The input:
----------------

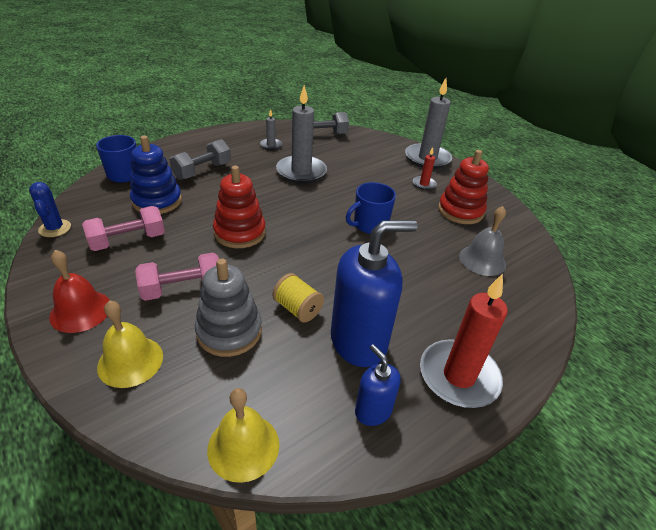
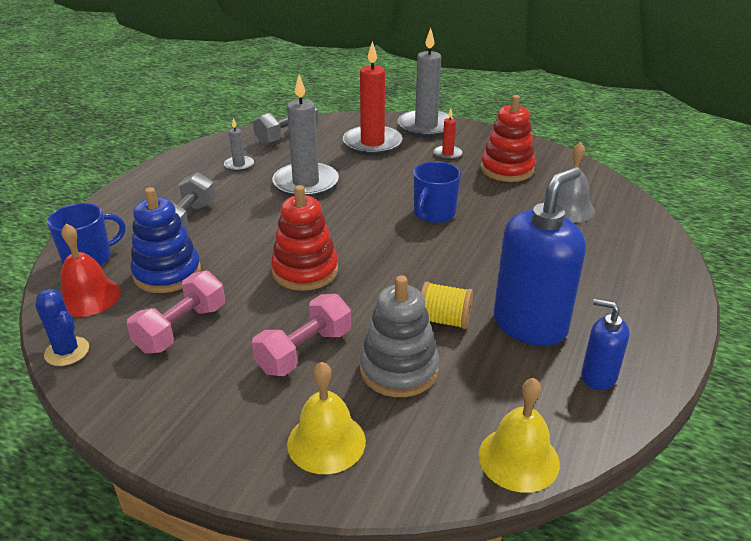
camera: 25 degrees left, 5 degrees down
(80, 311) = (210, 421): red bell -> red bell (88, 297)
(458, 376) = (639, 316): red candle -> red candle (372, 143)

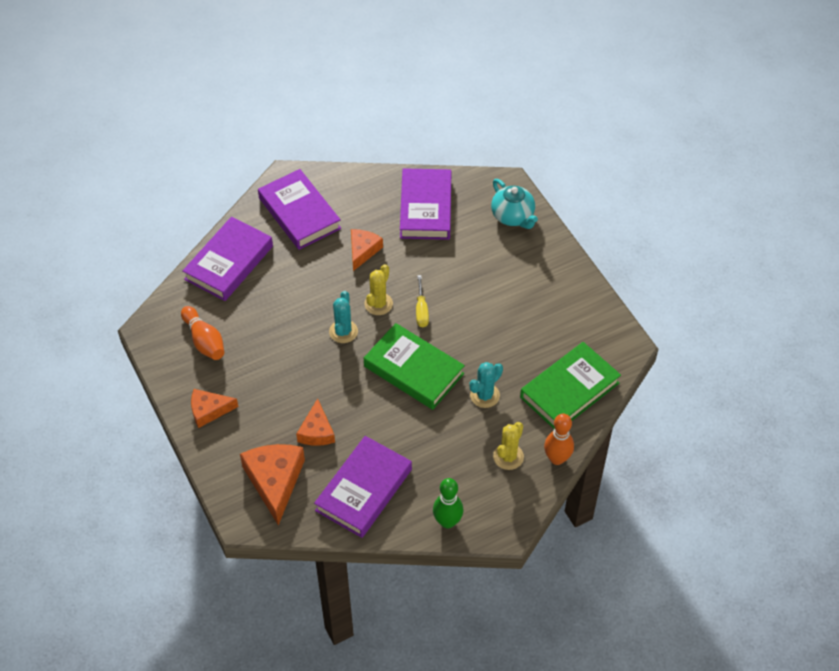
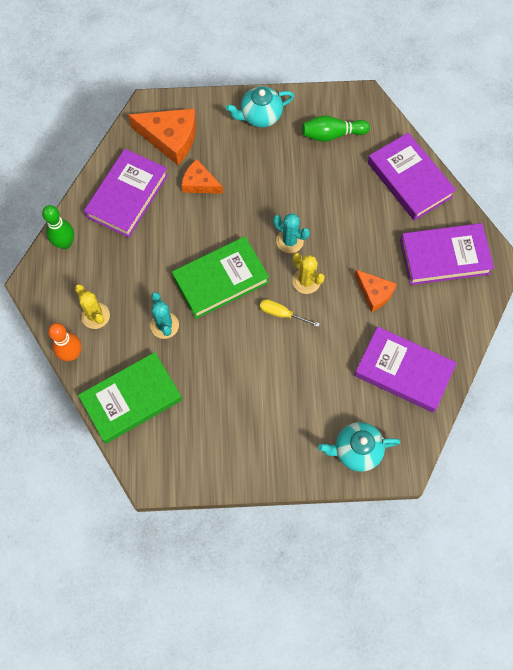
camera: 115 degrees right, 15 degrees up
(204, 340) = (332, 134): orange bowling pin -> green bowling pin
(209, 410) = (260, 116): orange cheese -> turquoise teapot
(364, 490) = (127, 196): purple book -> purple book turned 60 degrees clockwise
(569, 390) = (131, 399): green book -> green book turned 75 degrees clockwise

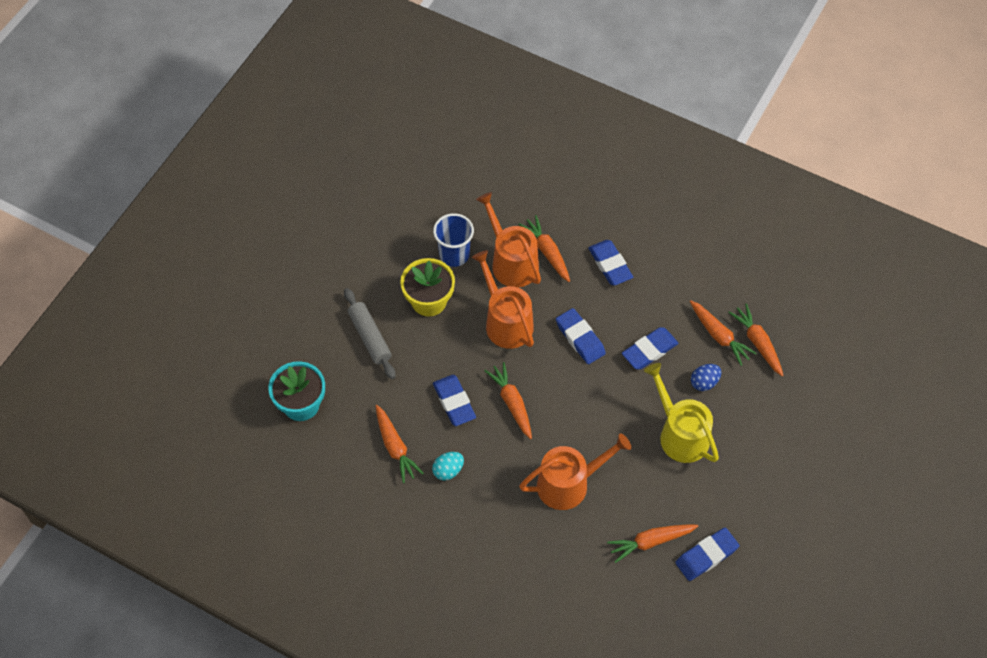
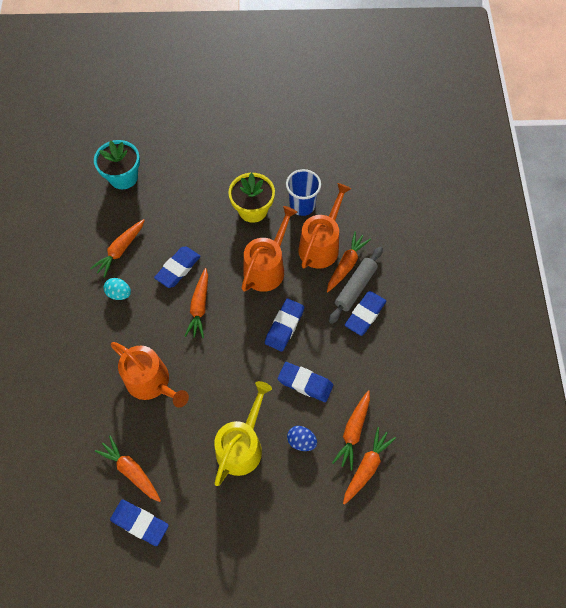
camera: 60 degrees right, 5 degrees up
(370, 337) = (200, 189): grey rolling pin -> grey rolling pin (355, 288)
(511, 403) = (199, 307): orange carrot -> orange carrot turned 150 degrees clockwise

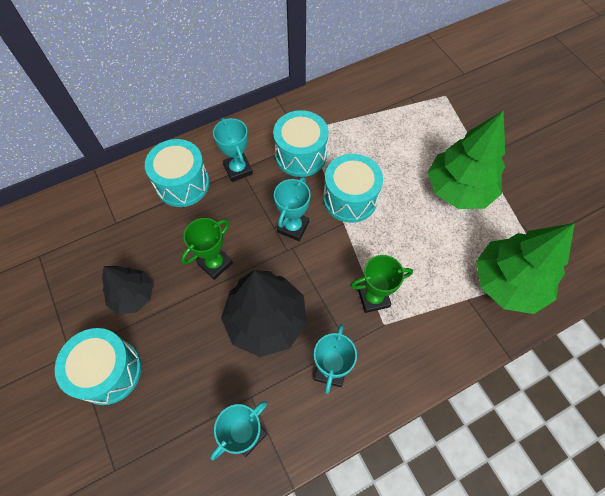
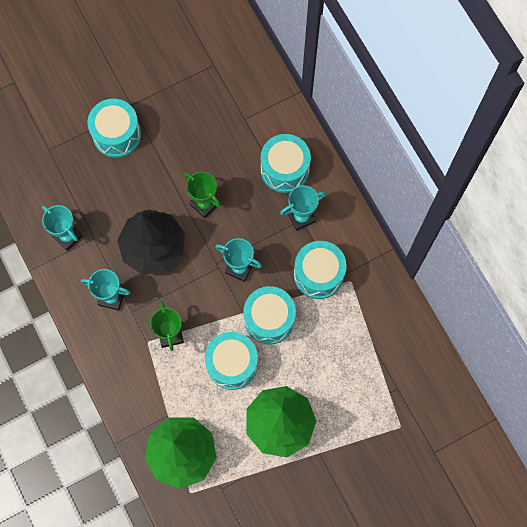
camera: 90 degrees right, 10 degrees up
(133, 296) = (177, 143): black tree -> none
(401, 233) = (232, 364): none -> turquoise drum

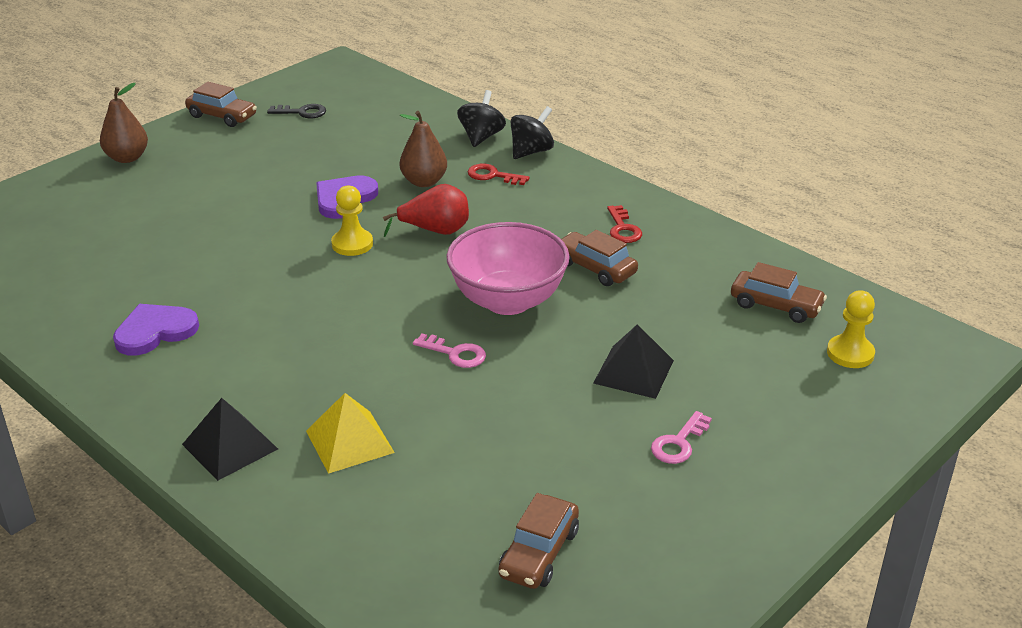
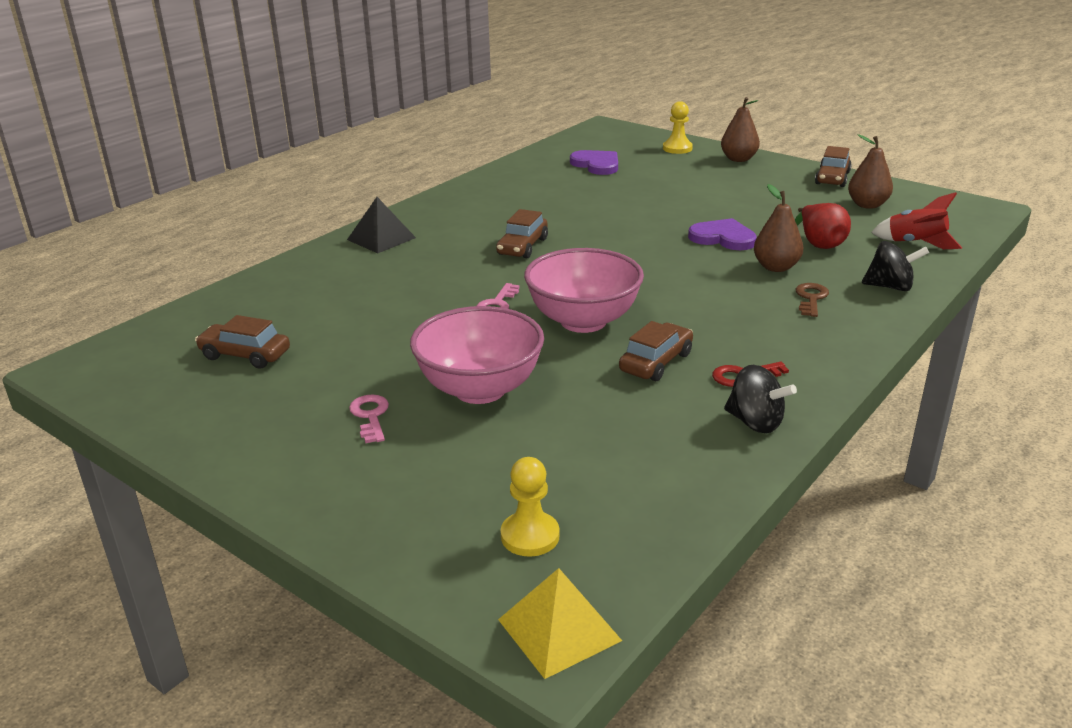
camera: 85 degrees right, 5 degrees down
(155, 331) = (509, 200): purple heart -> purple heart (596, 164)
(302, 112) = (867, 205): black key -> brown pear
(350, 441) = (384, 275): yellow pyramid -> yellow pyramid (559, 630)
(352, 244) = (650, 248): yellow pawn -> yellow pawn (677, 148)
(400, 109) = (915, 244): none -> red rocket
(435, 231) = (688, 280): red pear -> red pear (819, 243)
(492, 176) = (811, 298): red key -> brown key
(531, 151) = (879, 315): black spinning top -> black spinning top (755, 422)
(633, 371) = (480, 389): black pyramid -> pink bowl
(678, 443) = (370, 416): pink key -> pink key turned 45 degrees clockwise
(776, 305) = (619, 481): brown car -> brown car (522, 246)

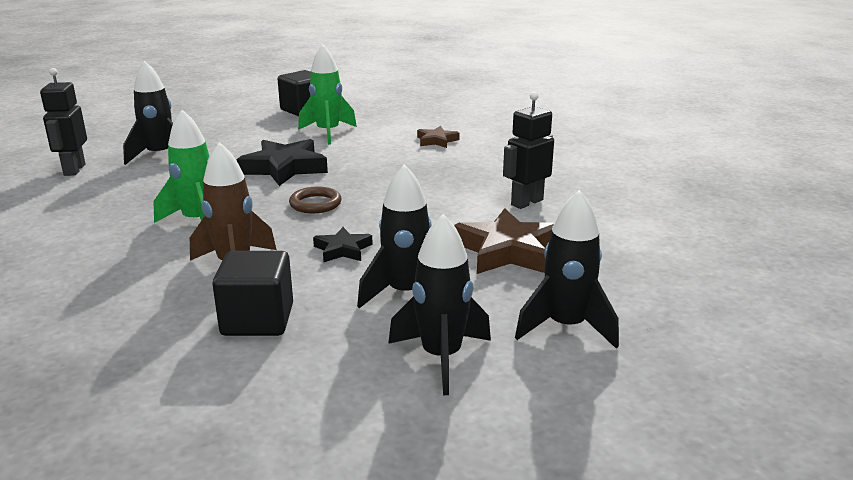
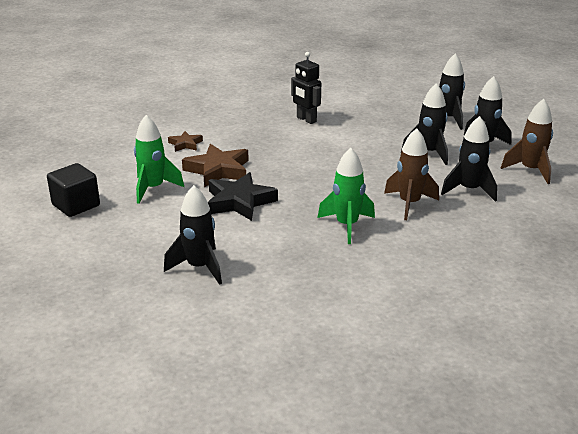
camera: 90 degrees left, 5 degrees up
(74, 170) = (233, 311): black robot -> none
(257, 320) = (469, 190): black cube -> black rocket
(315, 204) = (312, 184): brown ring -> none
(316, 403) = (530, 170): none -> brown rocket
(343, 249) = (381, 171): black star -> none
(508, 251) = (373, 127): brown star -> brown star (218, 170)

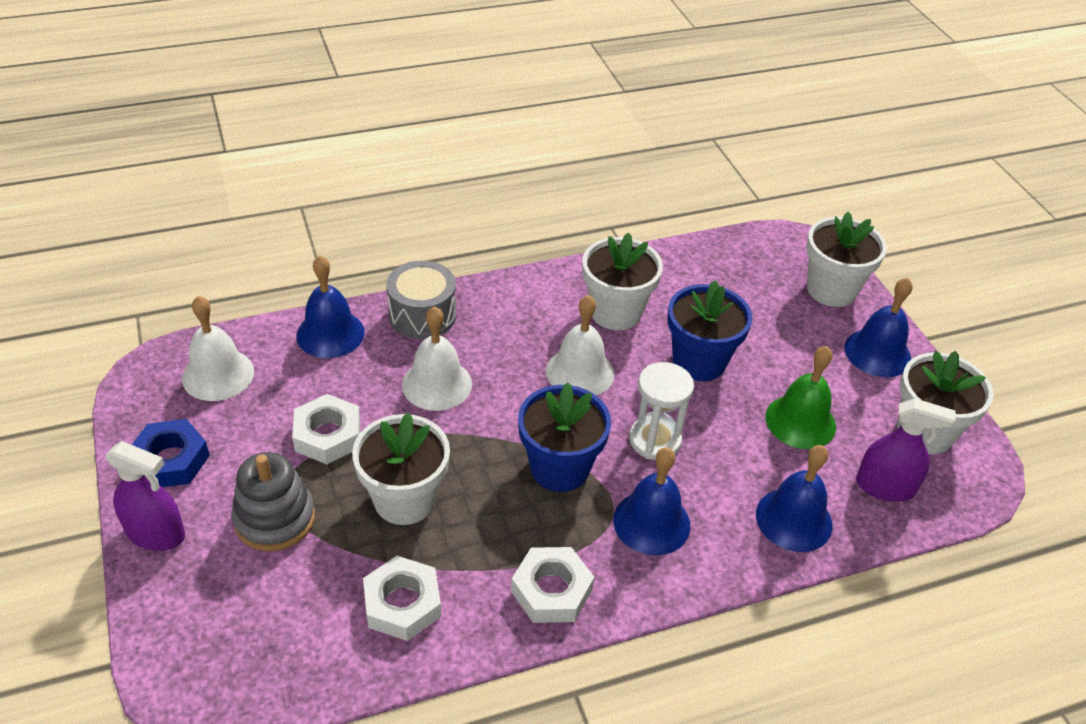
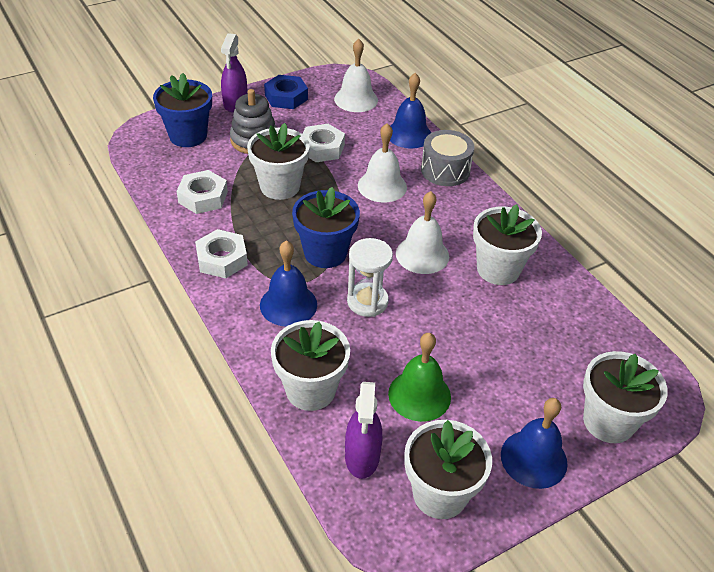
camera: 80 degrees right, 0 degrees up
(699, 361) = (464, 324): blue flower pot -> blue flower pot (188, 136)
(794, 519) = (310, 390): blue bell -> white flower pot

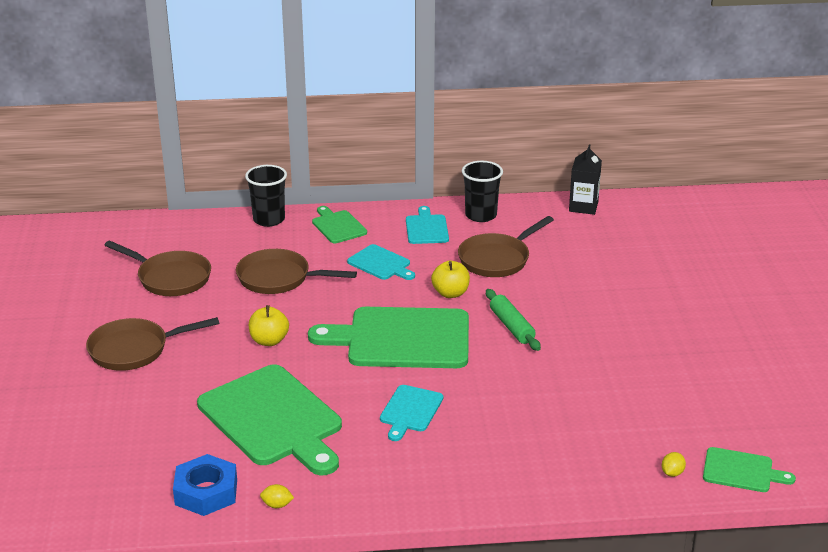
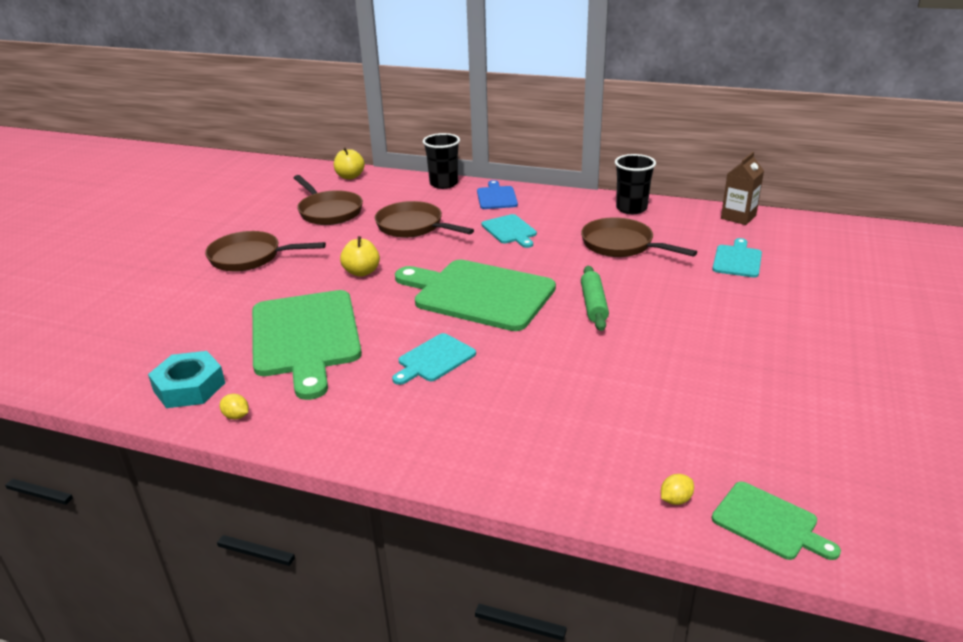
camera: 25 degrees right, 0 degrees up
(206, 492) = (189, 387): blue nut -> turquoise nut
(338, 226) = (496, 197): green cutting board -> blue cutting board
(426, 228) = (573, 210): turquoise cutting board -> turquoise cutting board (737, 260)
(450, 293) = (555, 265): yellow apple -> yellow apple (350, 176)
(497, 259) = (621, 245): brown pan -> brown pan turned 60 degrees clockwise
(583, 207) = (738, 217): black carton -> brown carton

----------------

What is required:
From the first line to the last, write out the data above exactly. Omit the pictures.

Solved exercise:
camera: 25 degrees left, 5 degrees down
(80, 311) = (210, 421): red bell -> red bell (88, 297)
(458, 376) = (639, 316): red candle -> red candle (372, 143)

camera: 115 degrees right, 15 degrees up
(204, 340) = (332, 134): orange bowling pin -> green bowling pin
(209, 410) = (260, 116): orange cheese -> turquoise teapot
(364, 490) = (127, 196): purple book -> purple book turned 60 degrees clockwise
(569, 390) = (131, 399): green book -> green book turned 75 degrees clockwise

camera: 60 degrees right, 5 degrees up
(370, 337) = (200, 189): grey rolling pin -> grey rolling pin (355, 288)
(511, 403) = (199, 307): orange carrot -> orange carrot turned 150 degrees clockwise

camera: 90 degrees right, 10 degrees up
(133, 296) = (177, 143): black tree -> none
(401, 233) = (232, 364): none -> turquoise drum

camera: 85 degrees right, 5 degrees down
(155, 331) = (509, 200): purple heart -> purple heart (596, 164)
(302, 112) = (867, 205): black key -> brown pear
(350, 441) = (384, 275): yellow pyramid -> yellow pyramid (559, 630)
(352, 244) = (650, 248): yellow pawn -> yellow pawn (677, 148)
(400, 109) = (915, 244): none -> red rocket
(435, 231) = (688, 280): red pear -> red pear (819, 243)
(492, 176) = (811, 298): red key -> brown key
(531, 151) = (879, 315): black spinning top -> black spinning top (755, 422)
(633, 371) = (480, 389): black pyramid -> pink bowl
(678, 443) = (370, 416): pink key -> pink key turned 45 degrees clockwise
(776, 305) = (619, 481): brown car -> brown car (522, 246)

camera: 90 degrees left, 5 degrees up
(74, 170) = (233, 311): black robot -> none
(257, 320) = (469, 190): black cube -> black rocket
(315, 204) = (312, 184): brown ring -> none
(316, 403) = (530, 170): none -> brown rocket
(343, 249) = (381, 171): black star -> none
(508, 251) = (373, 127): brown star -> brown star (218, 170)

camera: 80 degrees right, 0 degrees up
(699, 361) = (464, 324): blue flower pot -> blue flower pot (188, 136)
(794, 519) = (310, 390): blue bell -> white flower pot

camera: 25 degrees right, 0 degrees up
(206, 492) = (189, 387): blue nut -> turquoise nut
(338, 226) = (496, 197): green cutting board -> blue cutting board
(426, 228) = (573, 210): turquoise cutting board -> turquoise cutting board (737, 260)
(450, 293) = (555, 265): yellow apple -> yellow apple (350, 176)
(497, 259) = (621, 245): brown pan -> brown pan turned 60 degrees clockwise
(583, 207) = (738, 217): black carton -> brown carton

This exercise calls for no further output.